___ Provided data

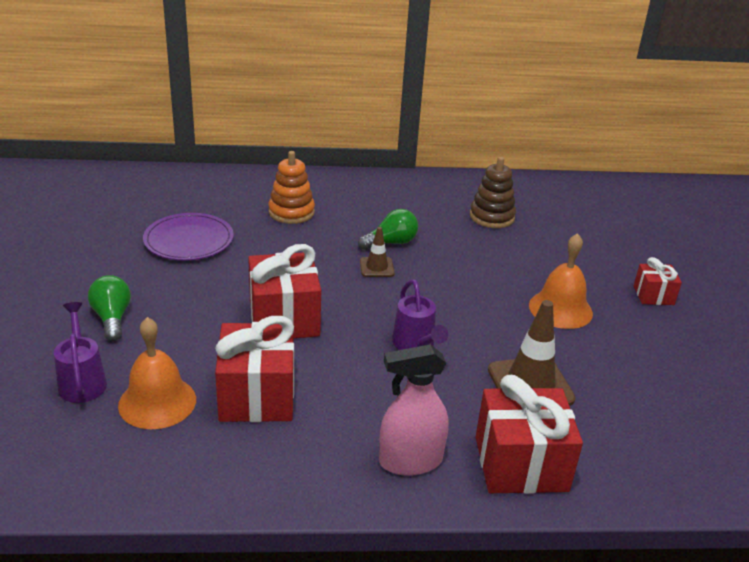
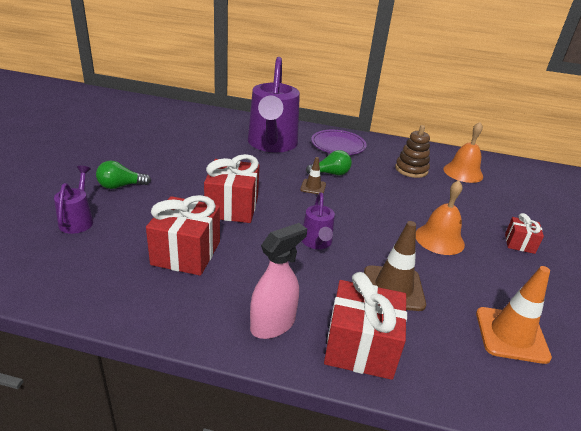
camera: 15 degrees right, 0 degrees up
green light bulb [88,275,131,341] -> green light bulb turned 105 degrees counterclockwise [96,161,151,189]
orange bell [118,317,196,429] -> orange bell moved to [443,122,483,183]
purple plate [143,213,234,261] -> purple plate moved to [311,130,367,155]
orange stacking toy [268,151,315,224] -> purple watering can [248,57,300,152]
pink spray bottle [379,344,448,476] -> pink spray bottle turned 135 degrees clockwise [250,223,307,339]
none -> orange traffic cone [476,266,552,364]

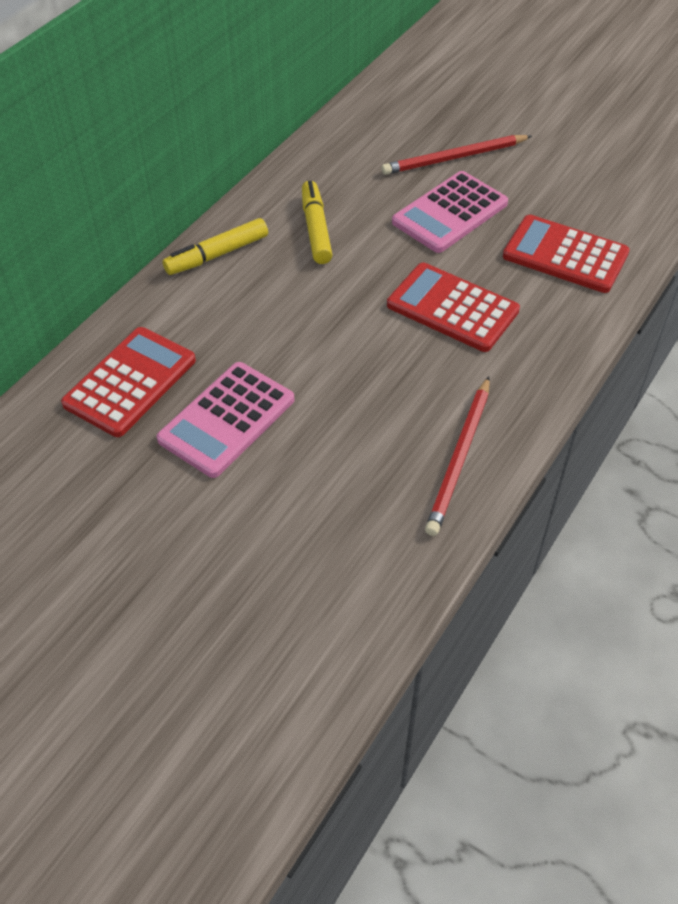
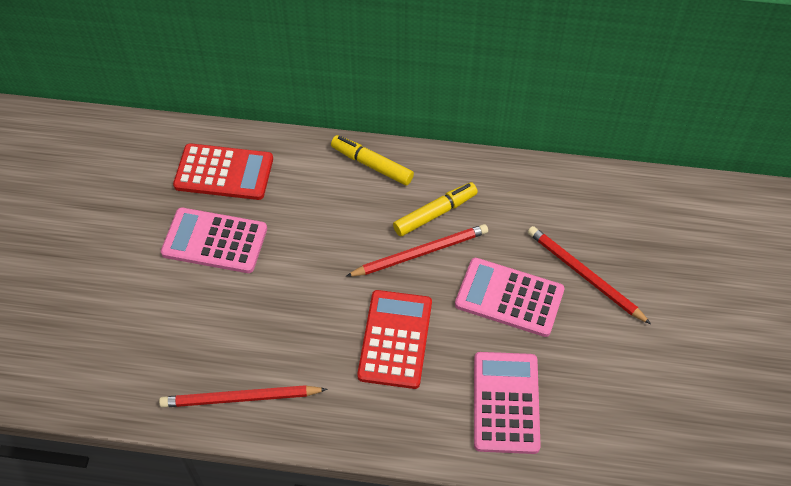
camera: 65 degrees right, 5 degrees up
red calculator [503,215,630,293] -> pink calculator [474,352,541,454]
none -> red pencil [346,224,488,277]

______

**Instructions to follow:**
Reproduce exactly, with nothing added, the lines from the line with "purple plate [143,213,234,261]" through the end of the entries above; pictures are to be left out.

**Result of the task:**
purple plate [143,213,234,261] -> purple plate moved to [311,130,367,155]
orange stacking toy [268,151,315,224] -> purple watering can [248,57,300,152]
pink spray bottle [379,344,448,476] -> pink spray bottle turned 135 degrees clockwise [250,223,307,339]
none -> orange traffic cone [476,266,552,364]

camera: 65 degrees right, 5 degrees up
red calculator [503,215,630,293] -> pink calculator [474,352,541,454]
none -> red pencil [346,224,488,277]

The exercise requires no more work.